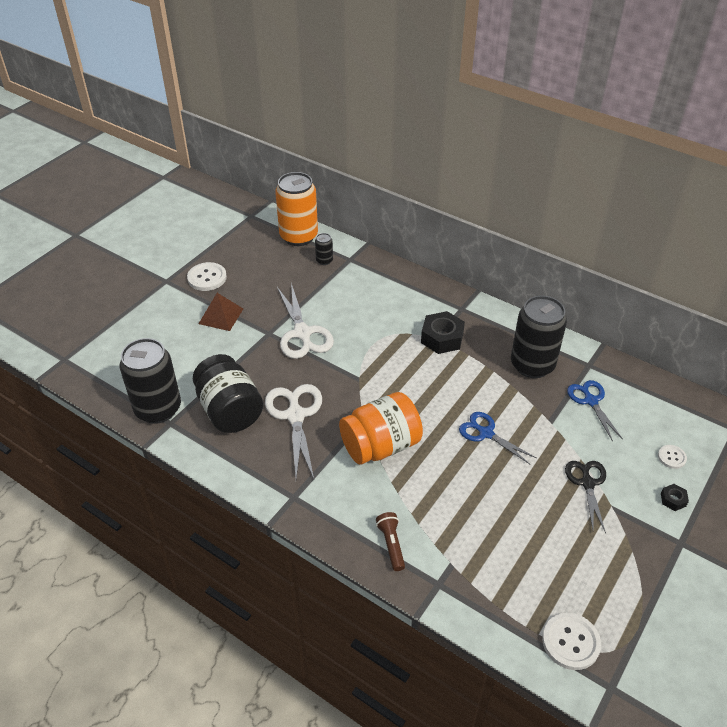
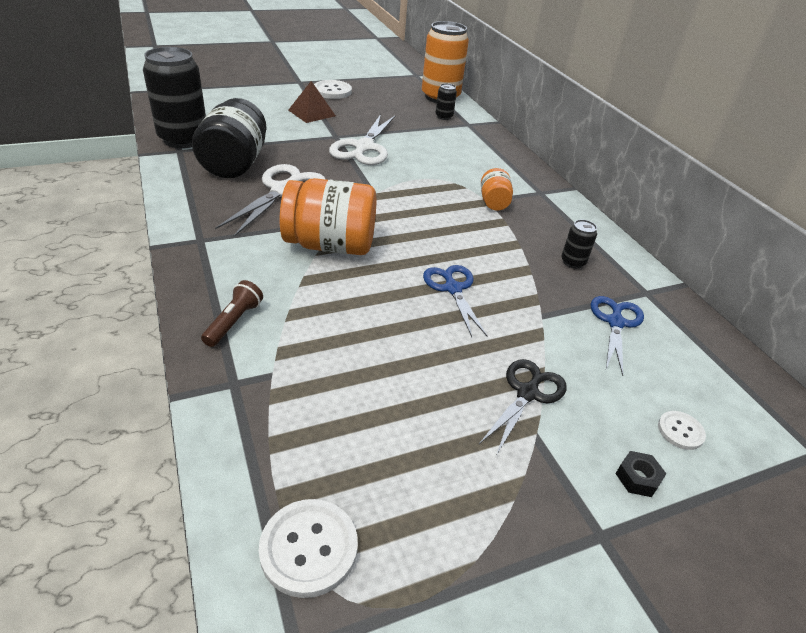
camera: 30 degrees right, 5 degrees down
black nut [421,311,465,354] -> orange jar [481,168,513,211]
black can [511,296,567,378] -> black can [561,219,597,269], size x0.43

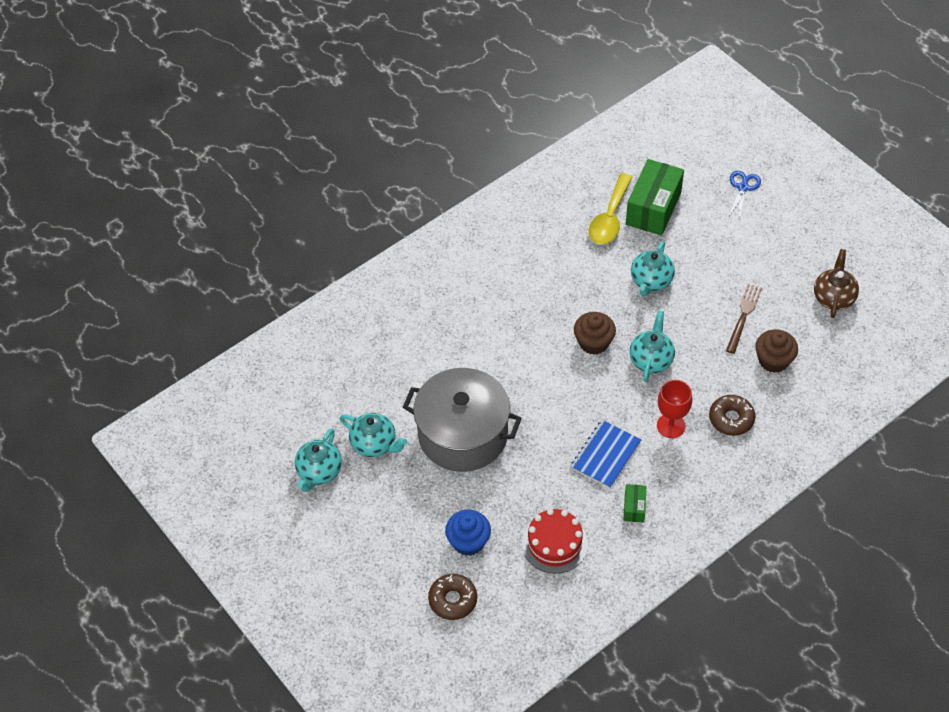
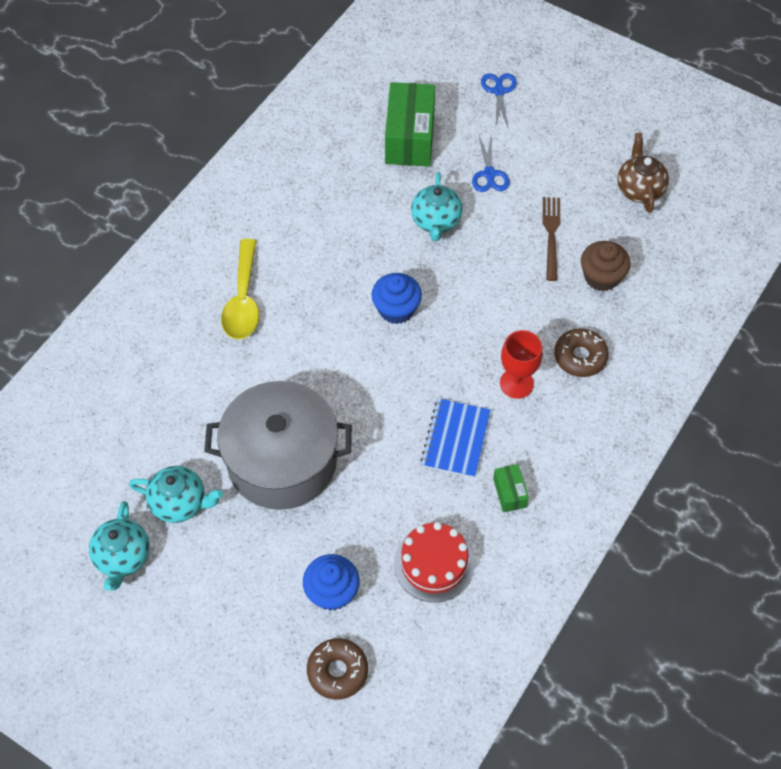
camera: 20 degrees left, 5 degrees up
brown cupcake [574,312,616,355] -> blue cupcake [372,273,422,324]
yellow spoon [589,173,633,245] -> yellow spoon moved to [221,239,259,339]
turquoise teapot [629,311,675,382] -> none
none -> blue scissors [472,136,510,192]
------------------------------------------------------------------------
## Task statement:
Only the lines from where the data begins to the line with "yellow spoon [589,173,633,245]", both of them included, should be reproduced word for word; no pictures.

## Response box:
camera: 30 degrees right, 5 degrees down
black nut [421,311,465,354] -> orange jar [481,168,513,211]
black can [511,296,567,378] -> black can [561,219,597,269], size x0.43

camera: 20 degrees left, 5 degrees up
brown cupcake [574,312,616,355] -> blue cupcake [372,273,422,324]
yellow spoon [589,173,633,245] -> yellow spoon moved to [221,239,259,339]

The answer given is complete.